:: Exercise directions ::
Retyping should cover only the lines from the one containing "none -> black round brick A11 level 1" through the final line of the records, with pictures omitted.

*** Provided records

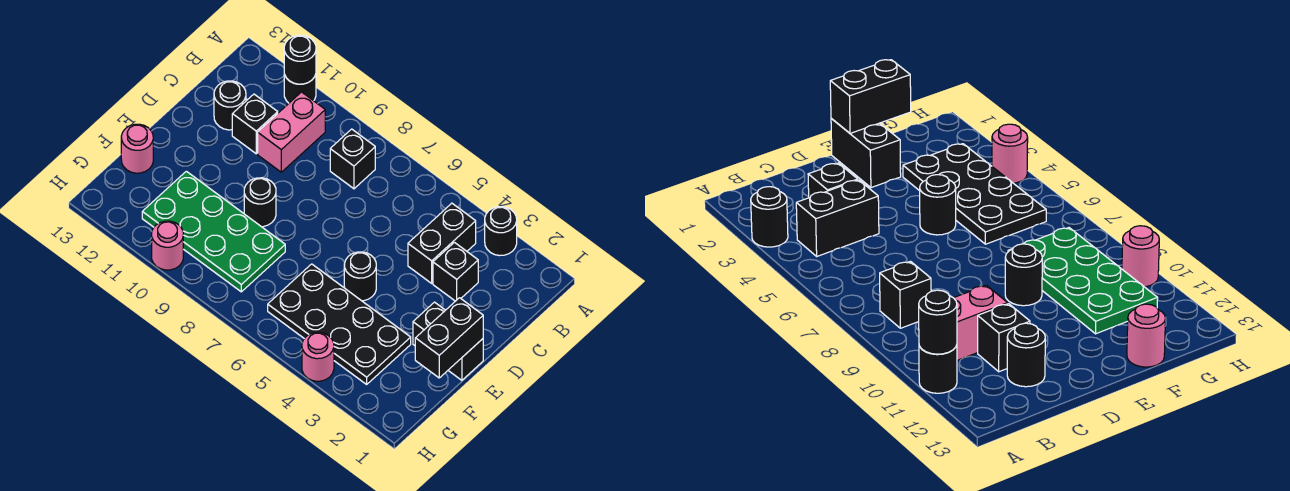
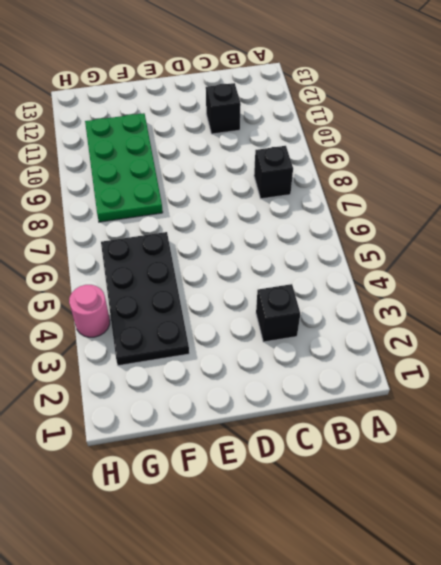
none -> black round brick A3 level 1
none -> black round brick A11 level 1
none -> black brick B4:C4 level 1

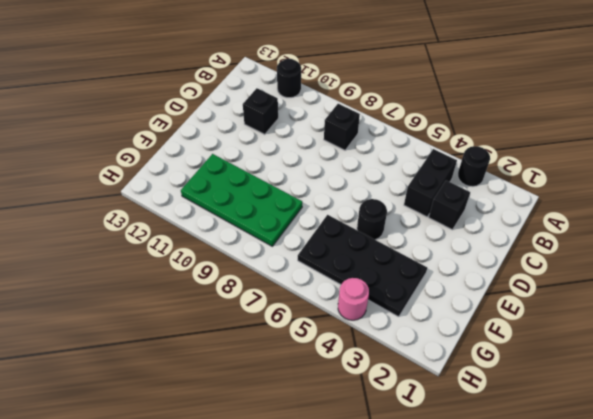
none -> pink brick B10:C10 level 1
none -> black round brick C12 level 1
none -> black brick E1:E2 level 1

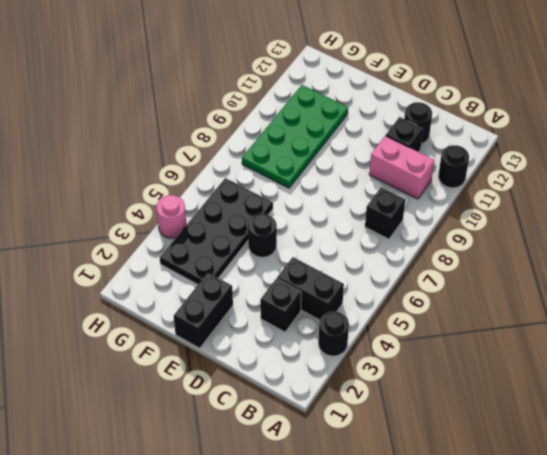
none -> black round brick E9 level 1
none -> pink round brick F13 level 1
none -> pink round brick H10 level 1

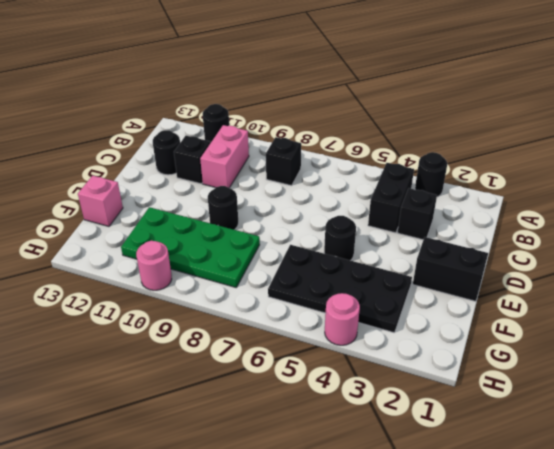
pink brick F13 level 1 -> pink round brick F13 level 1
none -> black round brick A11 level 2
none -> black brick E1:F1 level 2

******

:: Answer to this problem ::
none -> black round brick A11 level 1
none -> black brick B4:C4 level 1

none -> pink brick B10:C10 level 1
none -> black round brick C12 level 1
none -> black brick E1:E2 level 1

none -> black round brick E9 level 1
none -> pink round brick F13 level 1
none -> pink round brick H10 level 1

pink brick F13 level 1 -> pink round brick F13 level 1
none -> black round brick A11 level 2
none -> black brick E1:F1 level 2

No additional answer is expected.